* **Dataset records**:
━━━━

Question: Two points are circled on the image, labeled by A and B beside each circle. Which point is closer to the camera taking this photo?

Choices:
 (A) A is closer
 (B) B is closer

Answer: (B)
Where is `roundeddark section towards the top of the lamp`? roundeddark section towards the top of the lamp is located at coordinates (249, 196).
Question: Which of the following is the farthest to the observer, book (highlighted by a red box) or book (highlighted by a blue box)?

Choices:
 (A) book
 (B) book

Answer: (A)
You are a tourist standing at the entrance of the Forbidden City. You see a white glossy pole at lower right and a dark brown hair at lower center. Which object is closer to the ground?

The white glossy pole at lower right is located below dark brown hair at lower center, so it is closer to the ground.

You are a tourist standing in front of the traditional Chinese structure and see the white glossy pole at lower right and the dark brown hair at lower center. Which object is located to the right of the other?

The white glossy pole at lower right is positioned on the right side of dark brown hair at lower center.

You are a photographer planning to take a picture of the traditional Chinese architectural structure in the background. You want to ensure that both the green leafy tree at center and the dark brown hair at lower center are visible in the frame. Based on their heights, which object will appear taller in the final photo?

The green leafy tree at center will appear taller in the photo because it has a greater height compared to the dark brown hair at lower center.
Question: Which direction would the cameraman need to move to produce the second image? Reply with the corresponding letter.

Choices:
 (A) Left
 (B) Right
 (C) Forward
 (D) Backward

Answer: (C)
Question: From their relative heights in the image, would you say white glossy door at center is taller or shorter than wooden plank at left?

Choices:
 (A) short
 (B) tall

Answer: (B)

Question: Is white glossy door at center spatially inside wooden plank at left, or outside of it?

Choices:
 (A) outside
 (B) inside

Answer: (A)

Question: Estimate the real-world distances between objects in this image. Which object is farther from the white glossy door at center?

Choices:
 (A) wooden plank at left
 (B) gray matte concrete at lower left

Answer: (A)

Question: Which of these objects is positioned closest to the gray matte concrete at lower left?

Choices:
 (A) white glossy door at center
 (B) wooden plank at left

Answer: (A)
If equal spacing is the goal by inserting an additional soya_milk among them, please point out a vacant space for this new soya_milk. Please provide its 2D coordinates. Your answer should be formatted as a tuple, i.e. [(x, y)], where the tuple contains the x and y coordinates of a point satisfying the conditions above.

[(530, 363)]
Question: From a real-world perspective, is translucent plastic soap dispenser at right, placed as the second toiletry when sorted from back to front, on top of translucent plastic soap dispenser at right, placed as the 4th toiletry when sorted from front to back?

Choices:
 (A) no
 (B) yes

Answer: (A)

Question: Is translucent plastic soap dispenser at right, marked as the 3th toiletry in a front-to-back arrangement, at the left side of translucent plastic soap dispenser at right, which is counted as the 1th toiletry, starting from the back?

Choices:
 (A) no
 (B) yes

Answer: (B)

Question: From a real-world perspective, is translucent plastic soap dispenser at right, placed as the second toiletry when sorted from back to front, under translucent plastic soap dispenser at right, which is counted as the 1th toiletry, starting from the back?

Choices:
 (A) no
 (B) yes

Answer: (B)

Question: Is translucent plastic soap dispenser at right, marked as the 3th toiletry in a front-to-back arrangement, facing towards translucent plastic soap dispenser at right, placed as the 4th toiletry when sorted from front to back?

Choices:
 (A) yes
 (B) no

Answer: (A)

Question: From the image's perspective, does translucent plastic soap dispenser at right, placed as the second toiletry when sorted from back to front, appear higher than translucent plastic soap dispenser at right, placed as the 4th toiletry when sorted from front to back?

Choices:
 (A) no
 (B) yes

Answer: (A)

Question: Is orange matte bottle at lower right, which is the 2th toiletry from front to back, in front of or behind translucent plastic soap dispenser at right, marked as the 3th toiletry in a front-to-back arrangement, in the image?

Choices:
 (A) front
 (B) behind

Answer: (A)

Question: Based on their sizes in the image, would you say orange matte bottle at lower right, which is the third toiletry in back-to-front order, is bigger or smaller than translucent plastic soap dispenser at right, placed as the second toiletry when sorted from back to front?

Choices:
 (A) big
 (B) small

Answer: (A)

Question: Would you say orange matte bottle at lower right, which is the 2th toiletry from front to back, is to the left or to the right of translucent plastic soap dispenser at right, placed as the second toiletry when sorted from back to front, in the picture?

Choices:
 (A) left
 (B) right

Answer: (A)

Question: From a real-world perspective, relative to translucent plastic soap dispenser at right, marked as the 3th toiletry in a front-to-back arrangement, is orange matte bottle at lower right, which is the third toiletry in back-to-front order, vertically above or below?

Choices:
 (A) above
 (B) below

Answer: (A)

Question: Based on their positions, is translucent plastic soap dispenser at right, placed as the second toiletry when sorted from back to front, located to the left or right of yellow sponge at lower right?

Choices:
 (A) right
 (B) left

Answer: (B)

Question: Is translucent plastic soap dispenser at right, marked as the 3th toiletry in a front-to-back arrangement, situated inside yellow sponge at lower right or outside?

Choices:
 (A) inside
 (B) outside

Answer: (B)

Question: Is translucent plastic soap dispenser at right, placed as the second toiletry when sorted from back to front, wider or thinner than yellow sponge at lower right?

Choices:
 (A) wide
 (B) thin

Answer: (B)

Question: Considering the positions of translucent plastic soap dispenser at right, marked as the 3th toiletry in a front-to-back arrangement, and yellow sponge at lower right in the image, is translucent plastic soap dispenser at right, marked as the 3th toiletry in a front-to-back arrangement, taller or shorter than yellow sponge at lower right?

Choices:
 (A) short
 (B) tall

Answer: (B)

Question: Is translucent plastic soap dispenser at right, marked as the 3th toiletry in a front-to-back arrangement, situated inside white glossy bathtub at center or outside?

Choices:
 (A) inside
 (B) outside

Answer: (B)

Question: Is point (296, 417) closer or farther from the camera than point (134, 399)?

━━━━

* **TASK PROMPT**: Copy out, word for word, every line from the one containing "Question: Is translucent plastic soap dispenser at right, placed" through the final line of the items.

* **RESPONSE TO THIS EXERCISE**:
Question: Is translucent plastic soap dispenser at right, placed as the second toiletry when sorted from back to front, wider or thinner than yellow sponge at lower right?

Choices:
 (A) wide
 (B) thin

Answer: (B)

Question: Considering the positions of translucent plastic soap dispenser at right, marked as the 3th toiletry in a front-to-back arrangement, and yellow sponge at lower right in the image, is translucent plastic soap dispenser at right, marked as the 3th toiletry in a front-to-back arrangement, taller or shorter than yellow sponge at lower right?

Choices:
 (A) short
 (B) tall

Answer: (B)

Question: Is translucent plastic soap dispenser at right, marked as the 3th toiletry in a front-to-back arrangement, situated inside white glossy bathtub at center or outside?

Choices:
 (A) inside
 (B) outside

Answer: (B)

Question: Is point (296, 417) closer or farther from the camera than point (134, 399)?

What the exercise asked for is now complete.